• Work required:
Exactly as they appear below, repeat the lines from the one with "camera: 40 degrees left, 0 degrees up" through the one with "pink plane [632,394,844,530]". Drop every picture.

• Records shown:
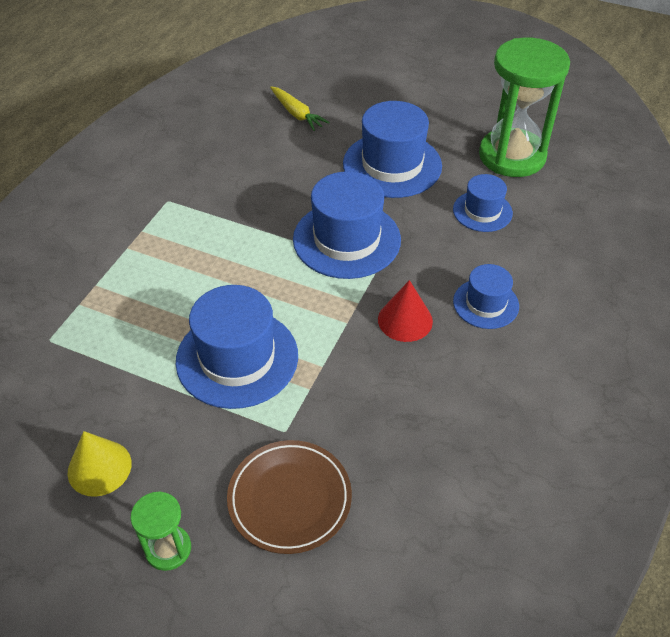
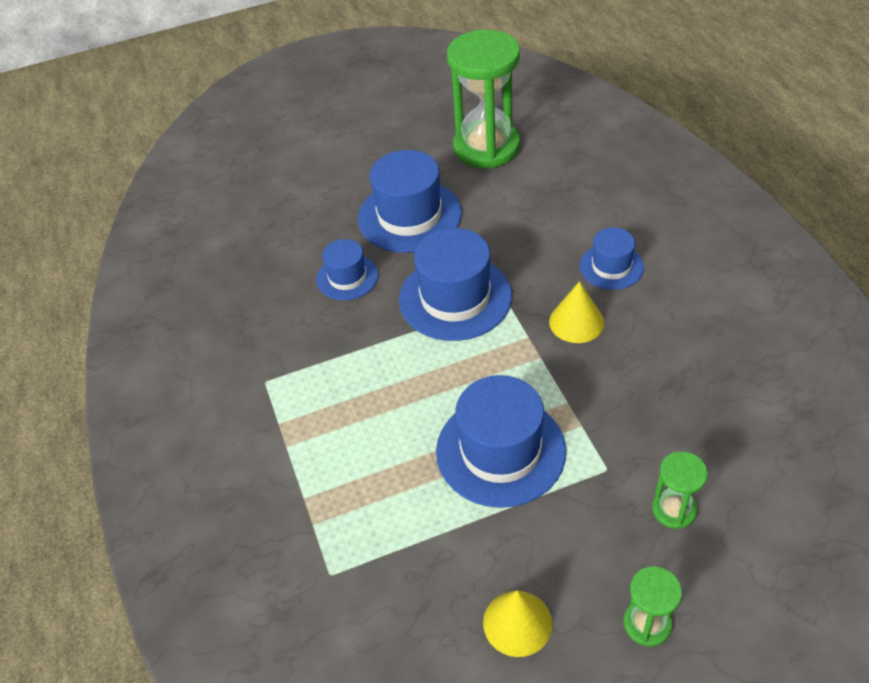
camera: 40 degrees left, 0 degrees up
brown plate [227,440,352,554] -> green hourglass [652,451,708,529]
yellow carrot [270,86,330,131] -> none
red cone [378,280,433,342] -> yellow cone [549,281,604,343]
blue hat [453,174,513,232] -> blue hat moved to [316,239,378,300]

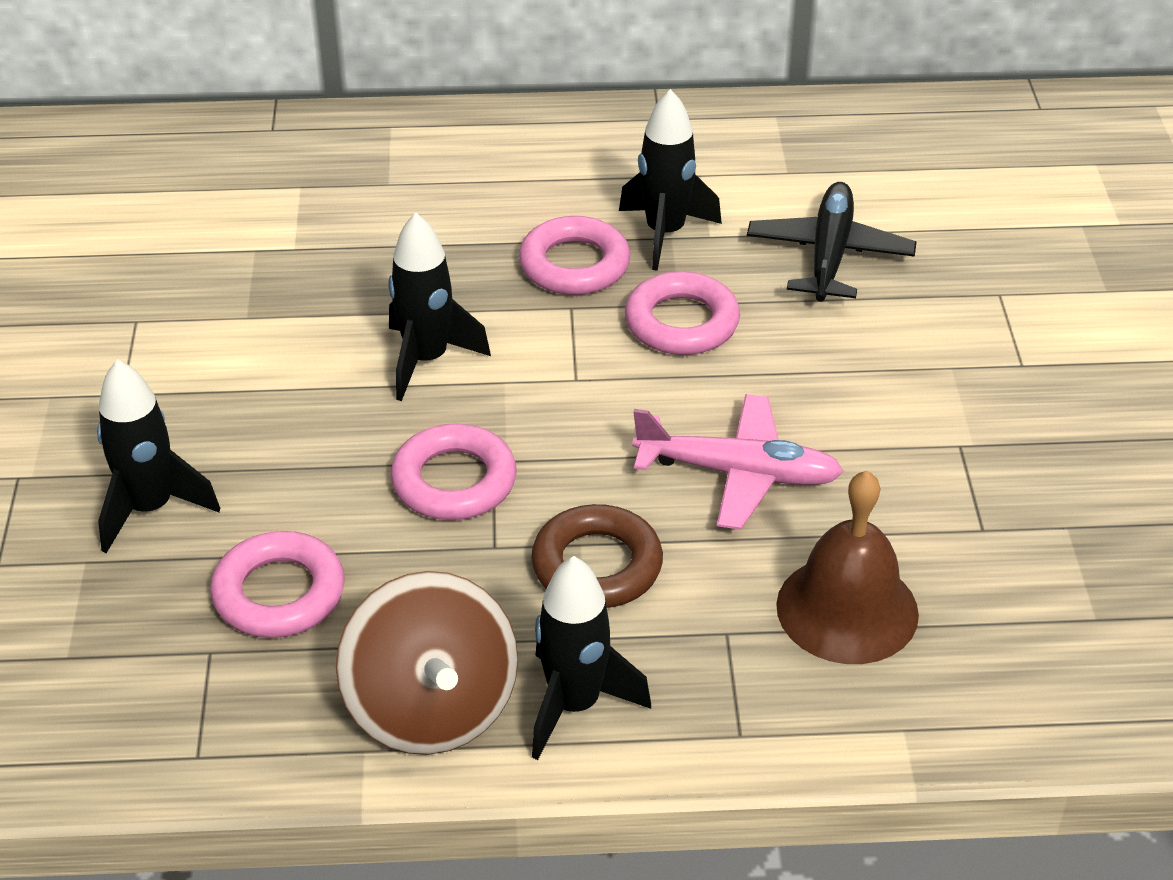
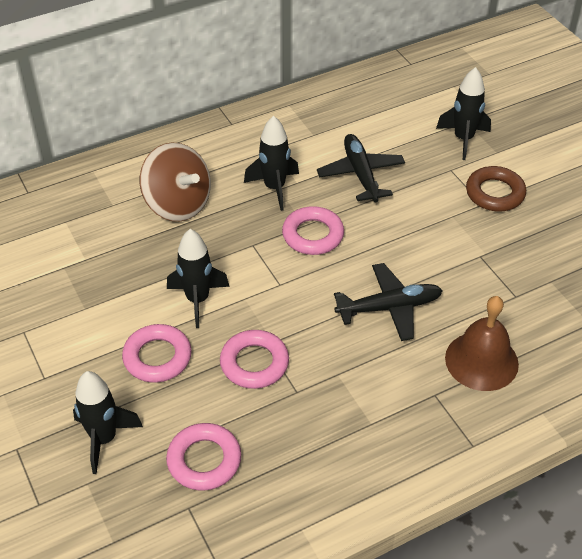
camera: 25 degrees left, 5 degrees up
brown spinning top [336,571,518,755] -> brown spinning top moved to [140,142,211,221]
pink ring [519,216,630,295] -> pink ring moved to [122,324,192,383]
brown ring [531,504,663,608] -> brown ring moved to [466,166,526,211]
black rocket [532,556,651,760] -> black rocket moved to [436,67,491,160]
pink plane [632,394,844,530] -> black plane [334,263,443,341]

==

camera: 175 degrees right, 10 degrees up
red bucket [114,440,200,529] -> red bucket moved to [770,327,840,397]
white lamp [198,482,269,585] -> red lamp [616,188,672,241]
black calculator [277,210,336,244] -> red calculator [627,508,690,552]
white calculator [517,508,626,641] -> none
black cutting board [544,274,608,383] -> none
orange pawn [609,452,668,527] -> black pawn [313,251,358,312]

• Result:
camera: 40 degrees left, 0 degrees up
brown plate [227,440,352,554] -> green hourglass [652,451,708,529]
yellow carrot [270,86,330,131] -> none
red cone [378,280,433,342] -> yellow cone [549,281,604,343]
blue hat [453,174,513,232] -> blue hat moved to [316,239,378,300]

camera: 25 degrees left, 5 degrees up
brown spinning top [336,571,518,755] -> brown spinning top moved to [140,142,211,221]
pink ring [519,216,630,295] -> pink ring moved to [122,324,192,383]
brown ring [531,504,663,608] -> brown ring moved to [466,166,526,211]
black rocket [532,556,651,760] -> black rocket moved to [436,67,491,160]
pink plane [632,394,844,530] -> black plane [334,263,443,341]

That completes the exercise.